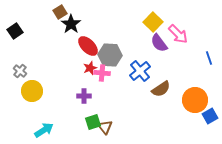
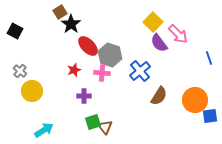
black square: rotated 28 degrees counterclockwise
gray hexagon: rotated 15 degrees clockwise
red star: moved 16 px left, 2 px down
brown semicircle: moved 2 px left, 7 px down; rotated 24 degrees counterclockwise
blue square: rotated 21 degrees clockwise
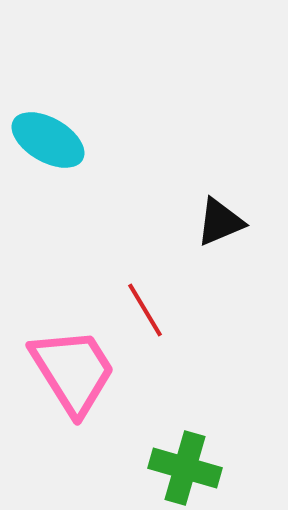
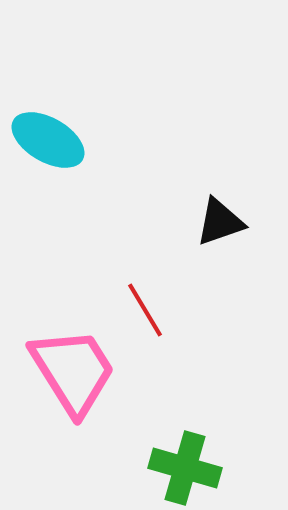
black triangle: rotated 4 degrees clockwise
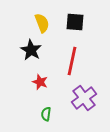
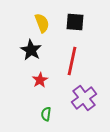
red star: moved 2 px up; rotated 21 degrees clockwise
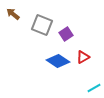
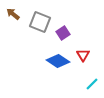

========================================

ASSIGNMENT: Write out everything in the data word for word. Omit each picture.

RESULT OF THE EXERCISE:
black square: rotated 28 degrees counterclockwise
gray hexagon: rotated 15 degrees clockwise
red star: moved 16 px left, 2 px down
brown semicircle: moved 2 px left, 7 px down; rotated 24 degrees counterclockwise
blue square: rotated 21 degrees clockwise
black triangle: rotated 4 degrees clockwise
red star: moved 2 px up; rotated 21 degrees clockwise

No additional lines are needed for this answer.